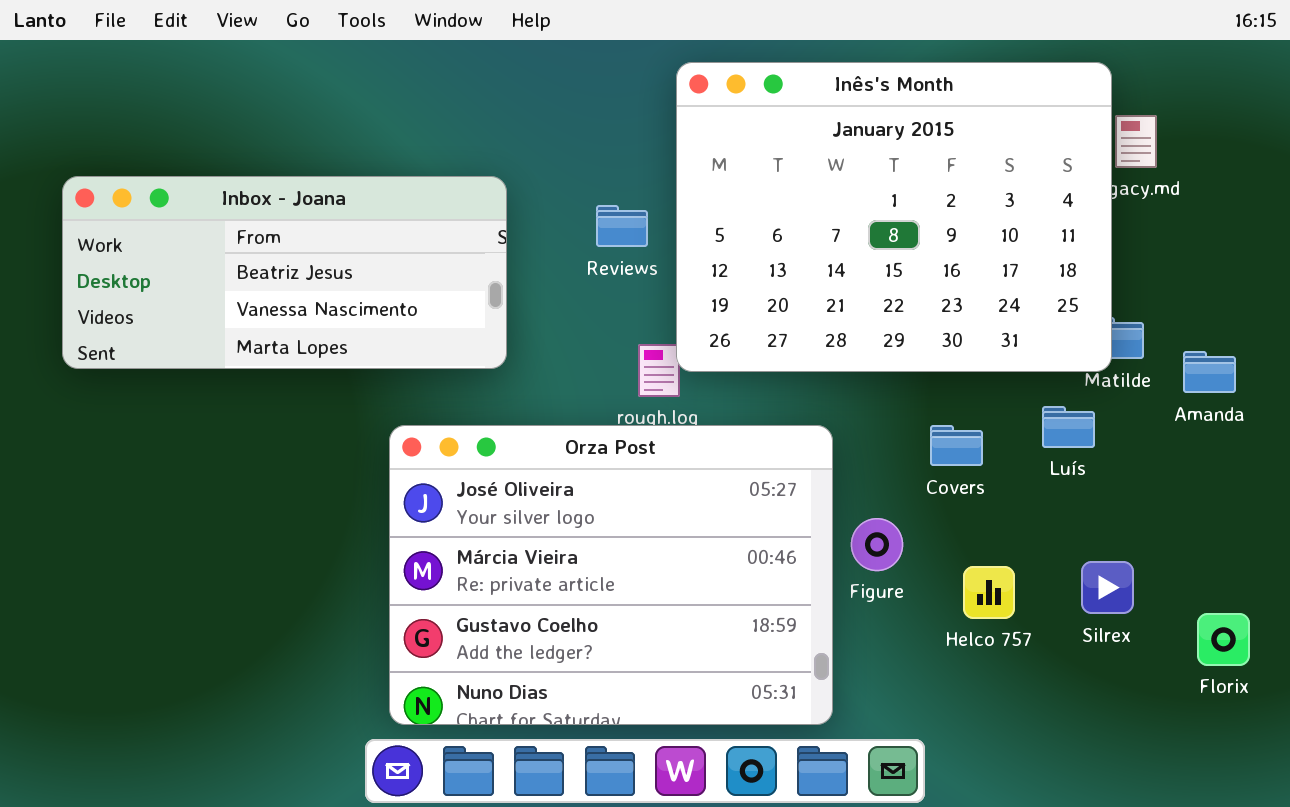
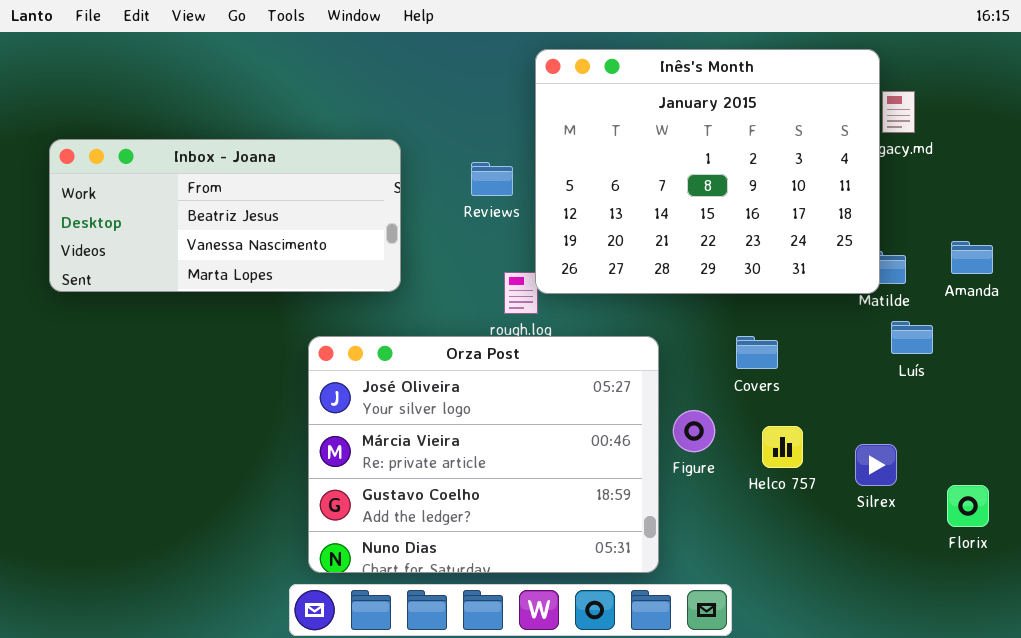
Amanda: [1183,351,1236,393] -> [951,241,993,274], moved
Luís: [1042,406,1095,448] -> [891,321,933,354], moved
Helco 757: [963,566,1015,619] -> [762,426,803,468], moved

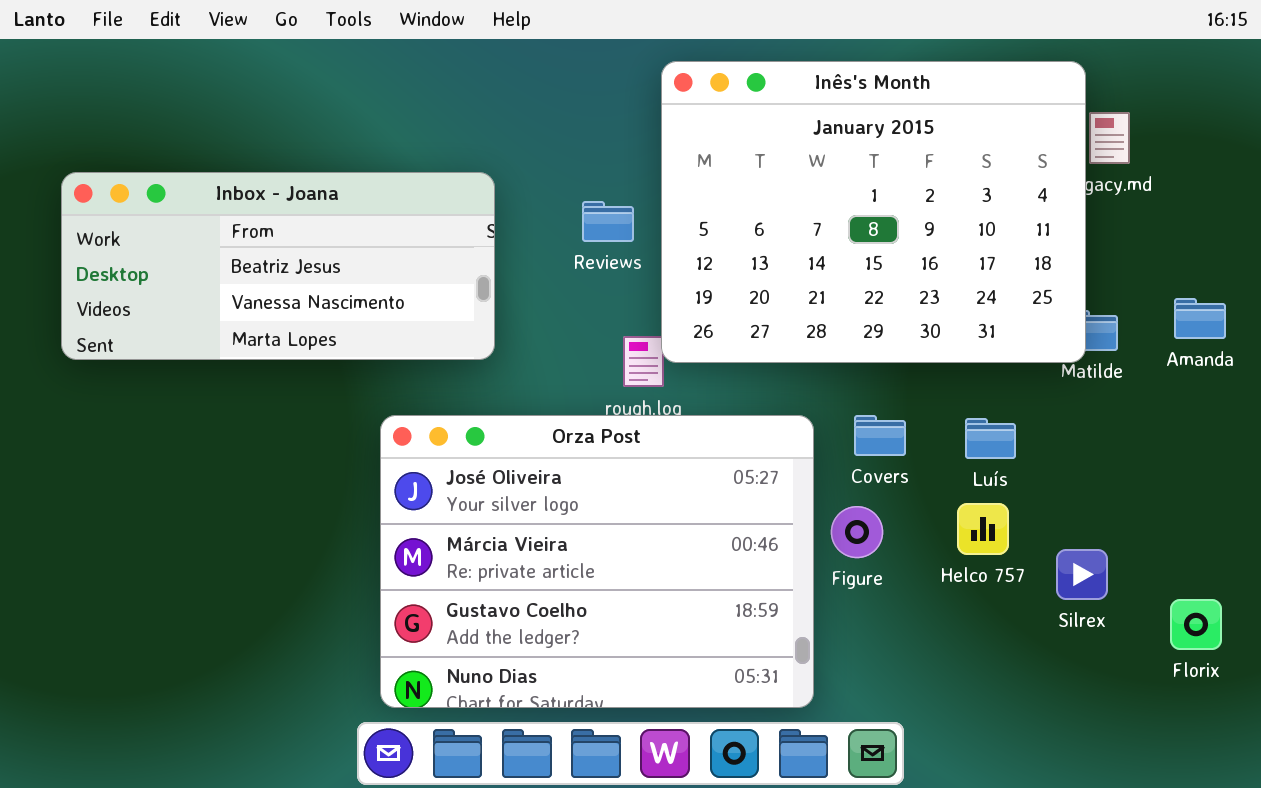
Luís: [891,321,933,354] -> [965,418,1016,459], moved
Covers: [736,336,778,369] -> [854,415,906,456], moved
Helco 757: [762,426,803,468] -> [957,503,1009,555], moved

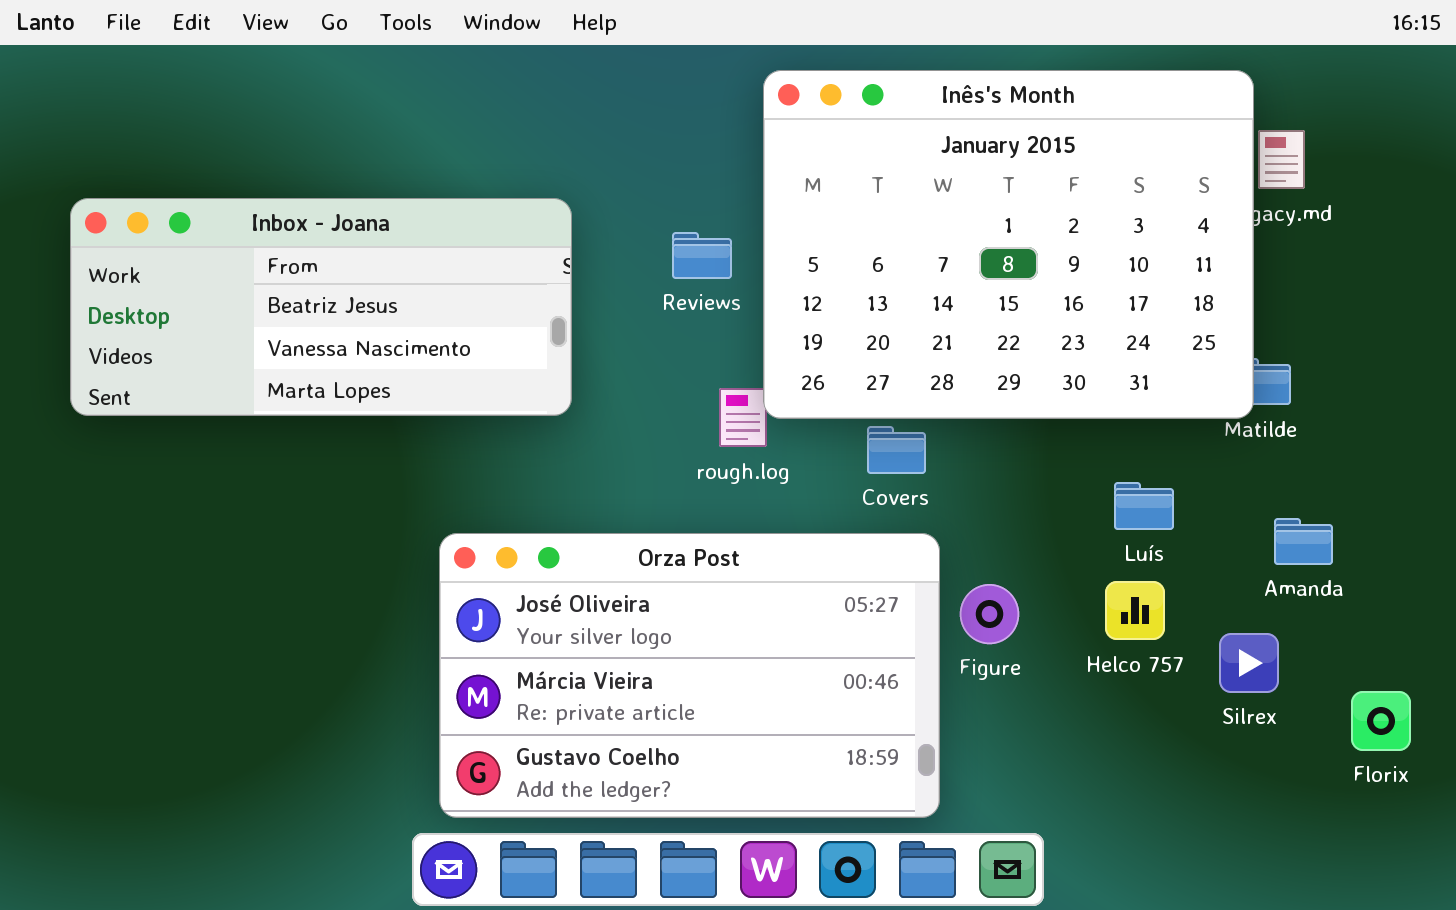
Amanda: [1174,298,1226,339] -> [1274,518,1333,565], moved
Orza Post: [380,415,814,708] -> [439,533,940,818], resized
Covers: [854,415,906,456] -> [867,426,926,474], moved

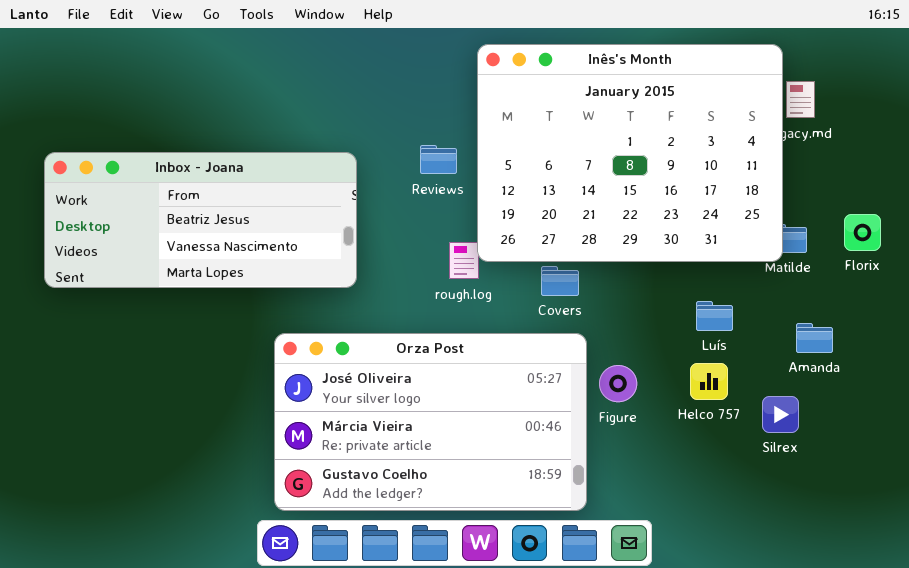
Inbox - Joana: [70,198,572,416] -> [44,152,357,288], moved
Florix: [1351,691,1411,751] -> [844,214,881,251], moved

* [Problem to work on] All records above need to be returned exactly. Omit the pictures.

* [Solution to this exercise]
Amanda: [1183,351,1236,393] -> [951,241,993,274], moved
Luís: [1042,406,1095,448] -> [891,321,933,354], moved
Helco 757: [963,566,1015,619] -> [762,426,803,468], moved

Luís: [891,321,933,354] -> [965,418,1016,459], moved
Covers: [736,336,778,369] -> [854,415,906,456], moved
Helco 757: [762,426,803,468] -> [957,503,1009,555], moved

Amanda: [1174,298,1226,339] -> [1274,518,1333,565], moved
Orza Post: [380,415,814,708] -> [439,533,940,818], resized
Covers: [854,415,906,456] -> [867,426,926,474], moved

Inbox - Joana: [70,198,572,416] -> [44,152,357,288], moved
Florix: [1351,691,1411,751] -> [844,214,881,251], moved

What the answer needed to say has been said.